*** Opening Supplied information ***

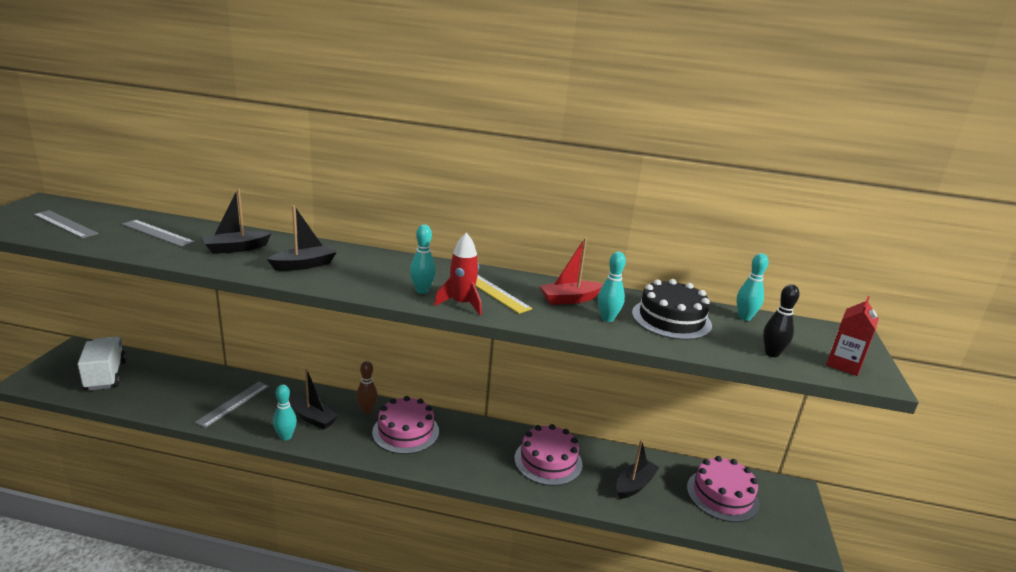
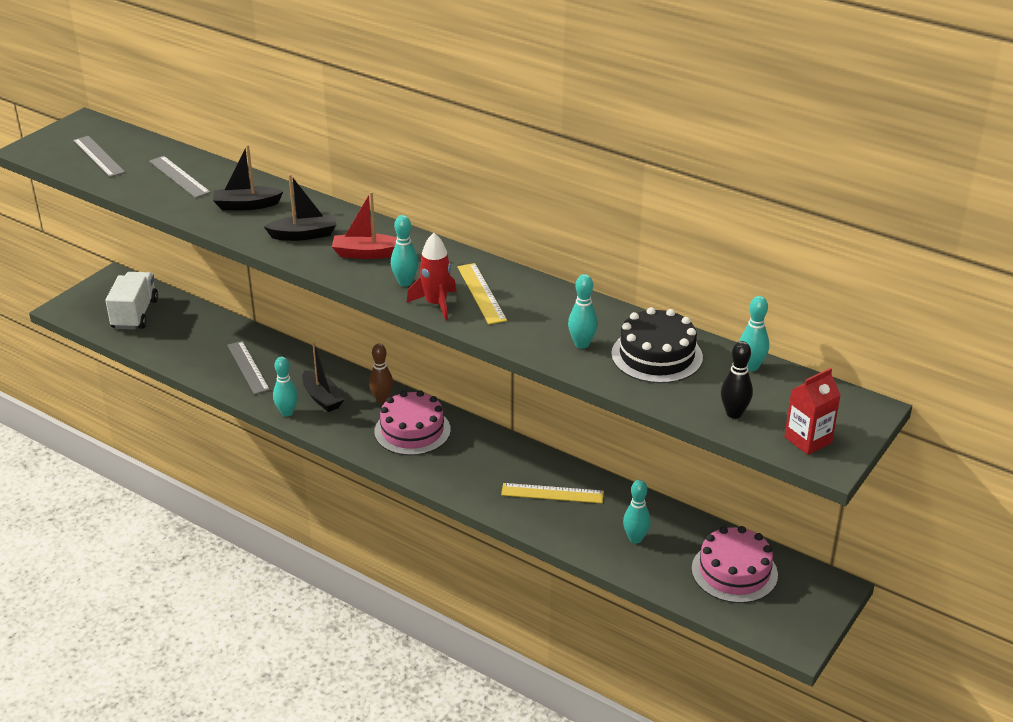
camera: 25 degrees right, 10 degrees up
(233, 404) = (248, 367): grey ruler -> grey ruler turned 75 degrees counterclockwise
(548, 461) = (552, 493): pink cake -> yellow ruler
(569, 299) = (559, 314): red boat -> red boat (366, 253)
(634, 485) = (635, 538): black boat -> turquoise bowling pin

*** Closing Supplied information ***

◆ About this exercise
When the word "boat" shows up in a line of the entries, pull that line out.

◆ Response area
(569, 299) = (559, 314): red boat -> red boat (366, 253)
(634, 485) = (635, 538): black boat -> turquoise bowling pin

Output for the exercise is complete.